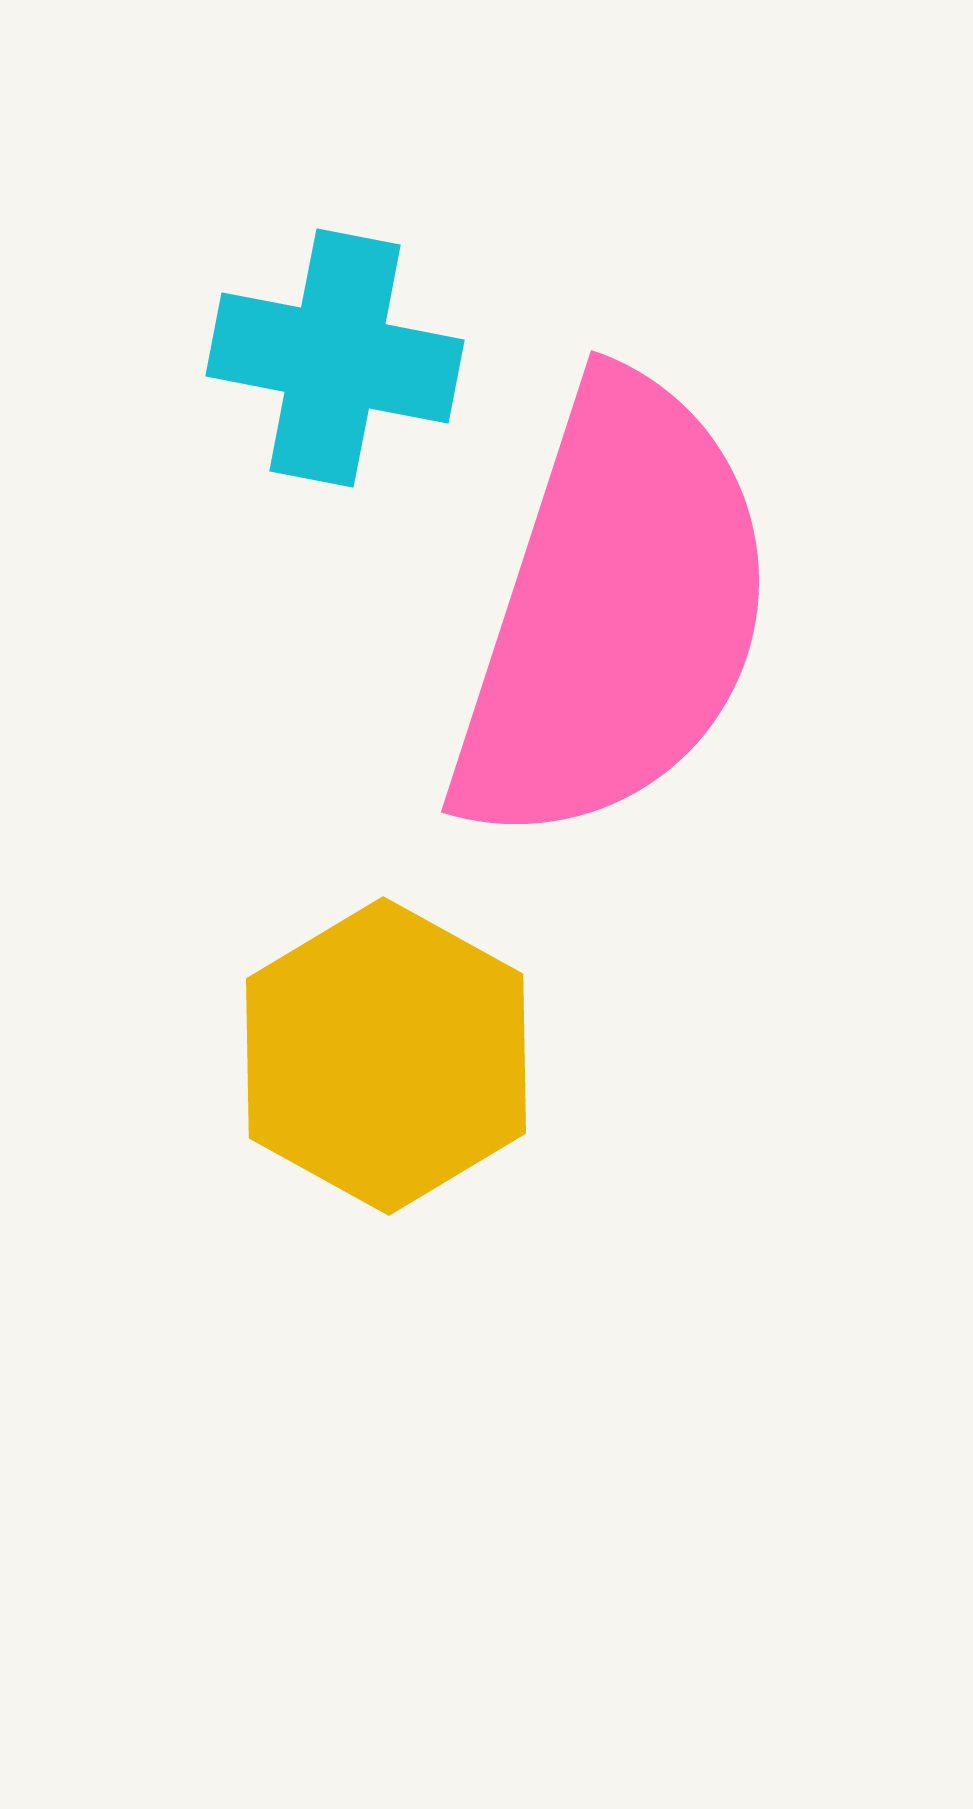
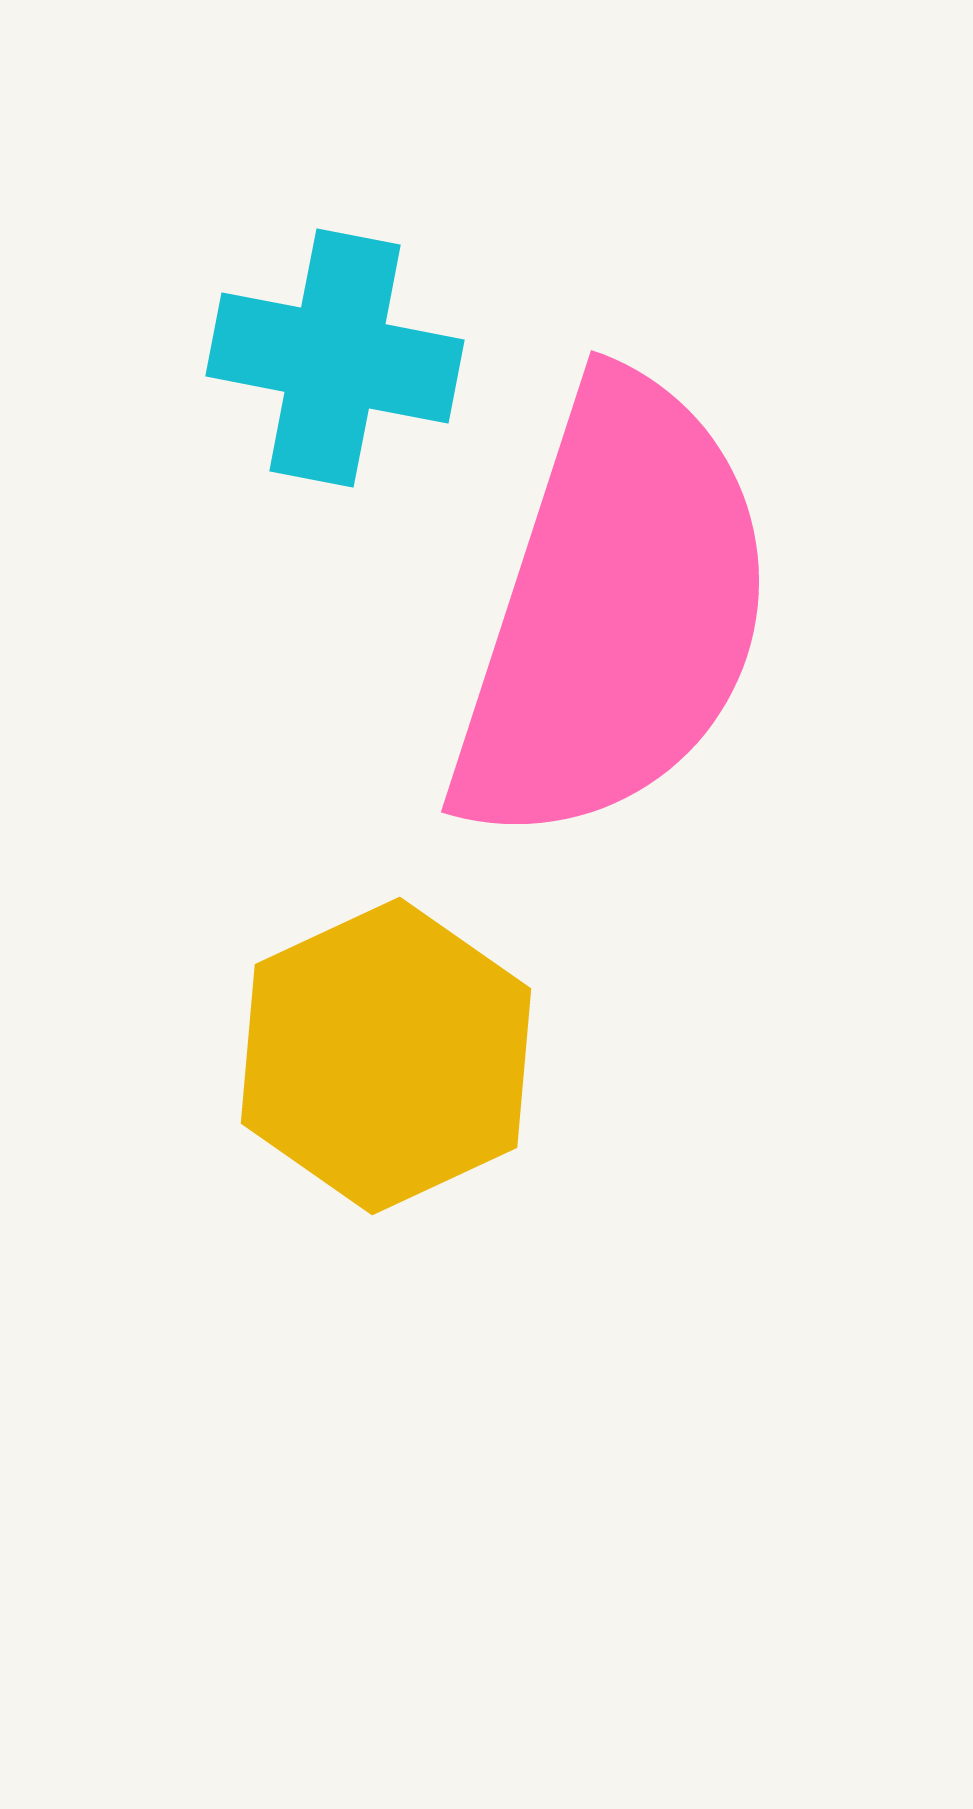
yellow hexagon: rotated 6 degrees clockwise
...
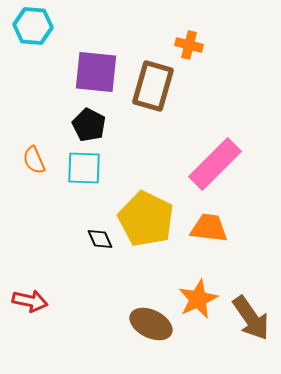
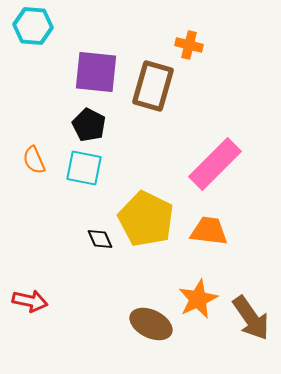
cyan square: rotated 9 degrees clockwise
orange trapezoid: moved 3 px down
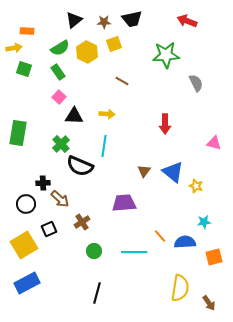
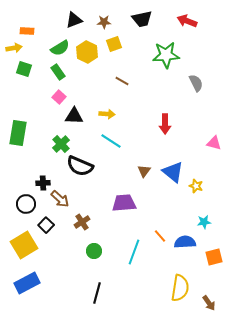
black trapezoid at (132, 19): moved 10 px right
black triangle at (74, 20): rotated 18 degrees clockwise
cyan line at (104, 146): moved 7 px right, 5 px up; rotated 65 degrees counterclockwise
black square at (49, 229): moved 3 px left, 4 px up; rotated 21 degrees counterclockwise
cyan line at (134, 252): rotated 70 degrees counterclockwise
---
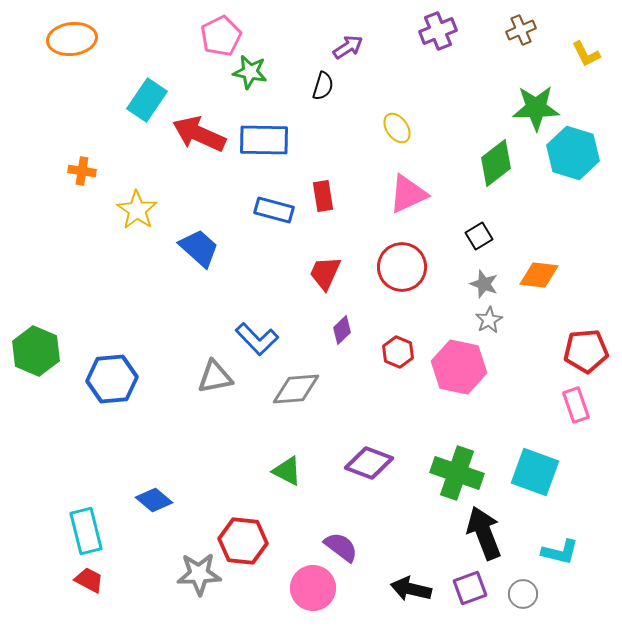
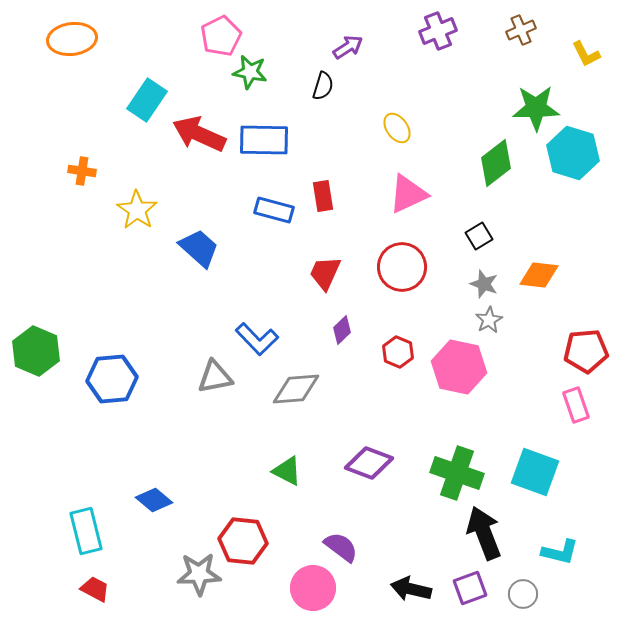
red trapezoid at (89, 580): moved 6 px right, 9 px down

> Work to be completed
Starting at the line with "orange trapezoid: moved 3 px down" in the entries above, write out every line exactly until the line with "cyan line at (134, 252): rotated" has been written. Include no pictures and nothing more.

> Exercise result
orange trapezoid: moved 3 px down
black trapezoid at (132, 19): moved 10 px right
black triangle at (74, 20): rotated 18 degrees clockwise
cyan line at (104, 146): moved 7 px right, 5 px up; rotated 65 degrees counterclockwise
black square at (49, 229): moved 3 px left, 4 px up; rotated 21 degrees counterclockwise
cyan line at (134, 252): rotated 70 degrees counterclockwise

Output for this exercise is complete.